[[ Data extracts, beginning ]]
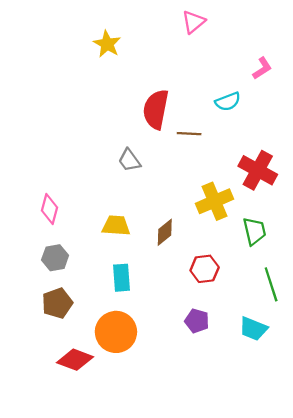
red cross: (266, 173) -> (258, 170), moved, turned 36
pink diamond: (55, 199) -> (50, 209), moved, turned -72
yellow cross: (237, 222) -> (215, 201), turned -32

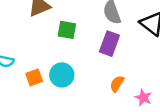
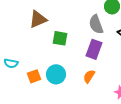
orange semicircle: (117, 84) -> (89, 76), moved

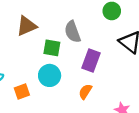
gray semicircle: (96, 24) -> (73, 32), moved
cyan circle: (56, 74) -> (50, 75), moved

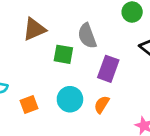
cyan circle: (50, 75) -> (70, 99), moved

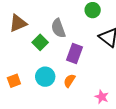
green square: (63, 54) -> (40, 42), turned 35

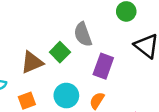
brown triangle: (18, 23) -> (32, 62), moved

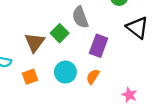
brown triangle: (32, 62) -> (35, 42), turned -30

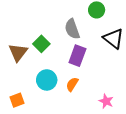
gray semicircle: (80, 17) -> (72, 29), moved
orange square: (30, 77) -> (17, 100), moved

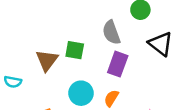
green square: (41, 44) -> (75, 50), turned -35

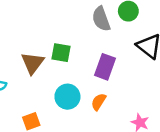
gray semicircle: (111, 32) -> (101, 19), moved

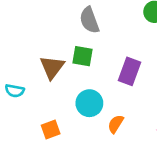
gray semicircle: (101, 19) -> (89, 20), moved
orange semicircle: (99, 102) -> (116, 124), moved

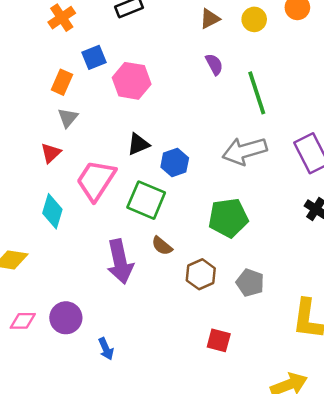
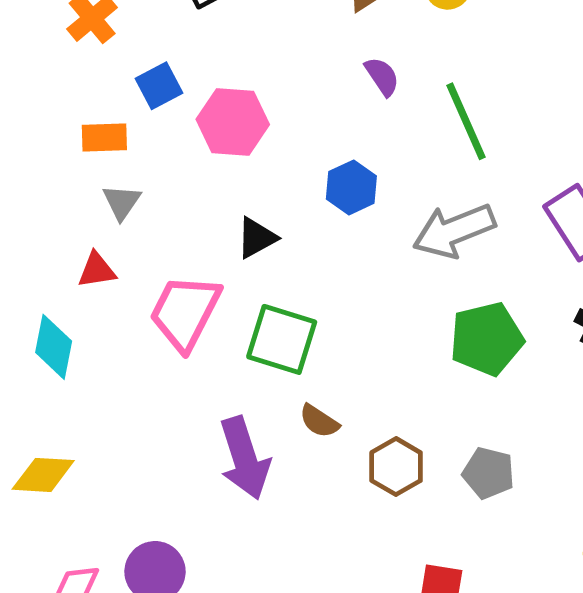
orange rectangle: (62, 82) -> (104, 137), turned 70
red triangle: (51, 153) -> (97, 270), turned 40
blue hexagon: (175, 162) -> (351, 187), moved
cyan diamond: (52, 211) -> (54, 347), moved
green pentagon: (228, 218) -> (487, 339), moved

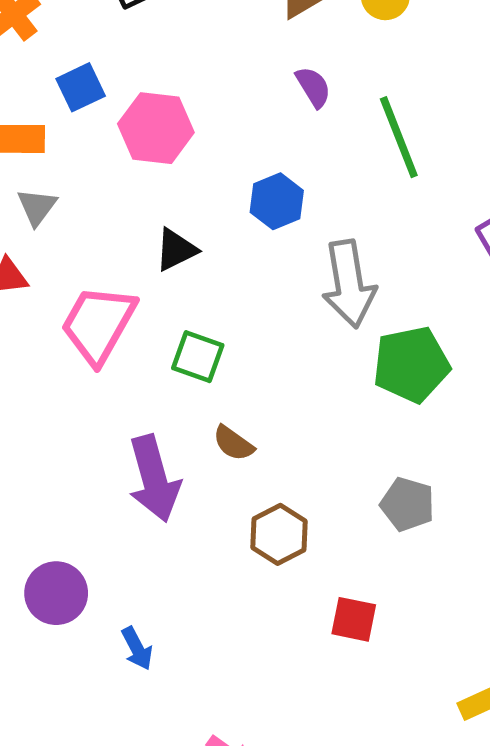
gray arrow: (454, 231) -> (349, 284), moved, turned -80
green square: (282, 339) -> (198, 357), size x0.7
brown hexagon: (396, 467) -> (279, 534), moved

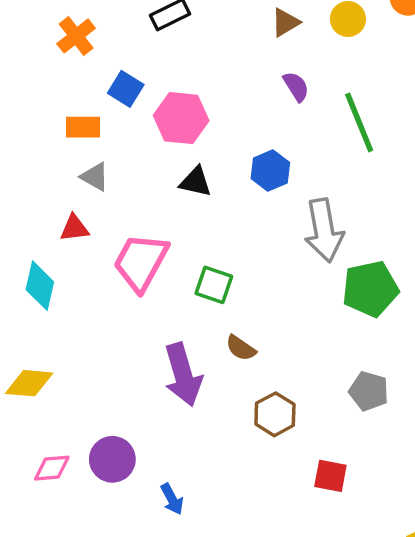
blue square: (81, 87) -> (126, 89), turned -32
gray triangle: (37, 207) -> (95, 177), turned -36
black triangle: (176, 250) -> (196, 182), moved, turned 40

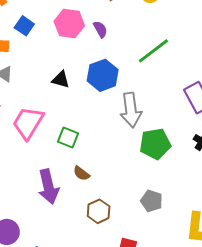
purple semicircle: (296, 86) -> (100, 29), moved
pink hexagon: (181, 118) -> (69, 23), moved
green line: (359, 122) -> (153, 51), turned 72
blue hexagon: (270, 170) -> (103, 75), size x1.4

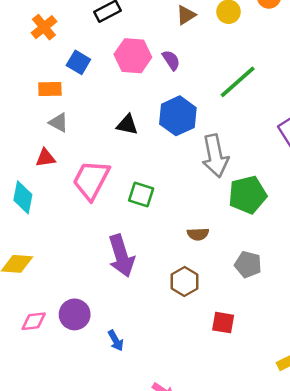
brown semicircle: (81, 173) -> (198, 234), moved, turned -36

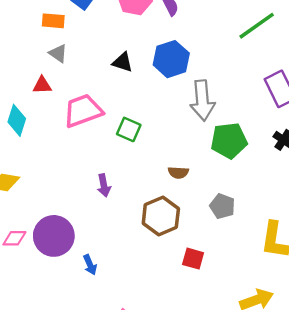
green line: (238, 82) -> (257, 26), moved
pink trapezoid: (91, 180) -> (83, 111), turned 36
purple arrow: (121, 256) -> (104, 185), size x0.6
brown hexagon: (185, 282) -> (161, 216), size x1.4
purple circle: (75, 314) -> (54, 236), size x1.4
[[ Data extracts, end ]]
### Requirement:
Repeat verbatim all the material, but not the pictures.

### Solution for this task:
red cross: (266, 173) -> (258, 170), moved, turned 36
pink diamond: (55, 199) -> (50, 209), moved, turned -72
yellow cross: (237, 222) -> (215, 201), turned -32

orange semicircle: (117, 84) -> (89, 76), moved

gray semicircle: (96, 24) -> (73, 32), moved
cyan circle: (56, 74) -> (50, 75), moved

cyan circle: (50, 75) -> (70, 99), moved

green square: (63, 54) -> (40, 42), turned 35

brown triangle: (18, 23) -> (32, 62), moved

brown triangle: (32, 62) -> (35, 42), turned -30

gray semicircle: (80, 17) -> (72, 29), moved
orange square: (30, 77) -> (17, 100), moved

green square: (41, 44) -> (75, 50), turned -35

gray semicircle: (111, 32) -> (101, 19), moved

gray semicircle: (101, 19) -> (89, 20), moved
orange semicircle: (99, 102) -> (116, 124), moved

orange rectangle: (62, 82) -> (104, 137), turned 70
red triangle: (51, 153) -> (97, 270), turned 40
blue hexagon: (175, 162) -> (351, 187), moved
cyan diamond: (52, 211) -> (54, 347), moved
green pentagon: (228, 218) -> (487, 339), moved

gray arrow: (454, 231) -> (349, 284), moved, turned -80
green square: (282, 339) -> (198, 357), size x0.7
brown hexagon: (396, 467) -> (279, 534), moved

blue square: (81, 87) -> (126, 89), turned -32
gray triangle: (37, 207) -> (95, 177), turned -36
black triangle: (176, 250) -> (196, 182), moved, turned 40

purple semicircle: (296, 86) -> (100, 29), moved
pink hexagon: (181, 118) -> (69, 23), moved
green line: (359, 122) -> (153, 51), turned 72
blue hexagon: (270, 170) -> (103, 75), size x1.4

brown semicircle: (81, 173) -> (198, 234), moved, turned -36

green line: (238, 82) -> (257, 26), moved
pink trapezoid: (91, 180) -> (83, 111), turned 36
purple arrow: (121, 256) -> (104, 185), size x0.6
brown hexagon: (185, 282) -> (161, 216), size x1.4
purple circle: (75, 314) -> (54, 236), size x1.4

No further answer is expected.